### THE RECORDS
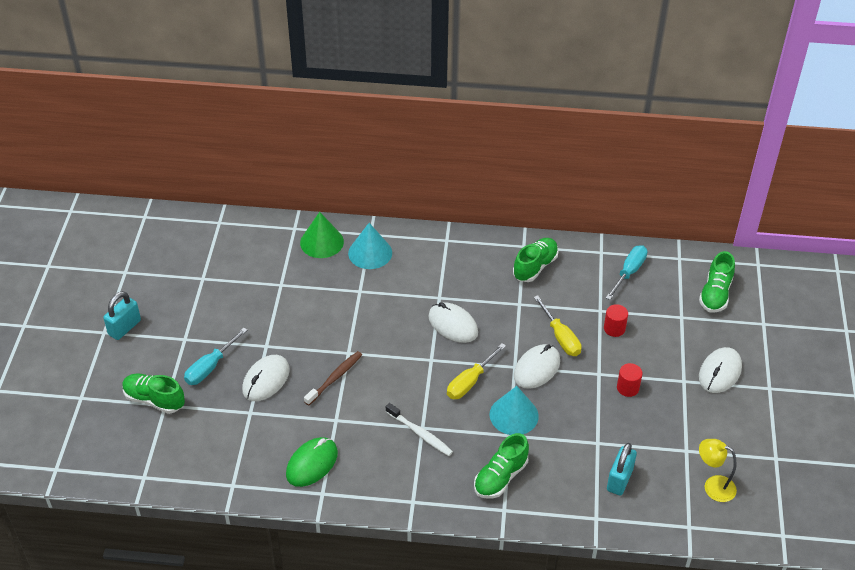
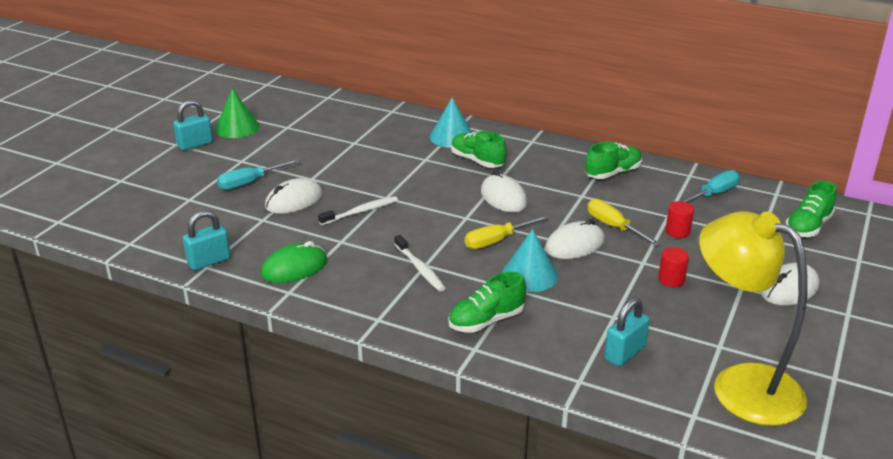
camera: 20 degrees right, 15 degrees down
(154, 400) = (182, 194): green shoe -> green shoe (477, 161)
(231, 478) = (209, 261): none -> turquoise padlock
(322, 242) = (411, 123): green cone -> green cone (237, 127)
(335, 378) = (361, 212): brown toothbrush -> white toothbrush
(560, 337) = (614, 227): yellow screwdriver -> yellow screwdriver turned 150 degrees clockwise
(713, 486) = (740, 385): yellow lamp -> yellow lamp, size x2.18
######
TO DO ▸ Reproduce every line from the preceding data in which the word "green" can be found.

ANSWER TO THE EXERCISE ▸
(154, 400) = (182, 194): green shoe -> green shoe (477, 161)
(322, 242) = (411, 123): green cone -> green cone (237, 127)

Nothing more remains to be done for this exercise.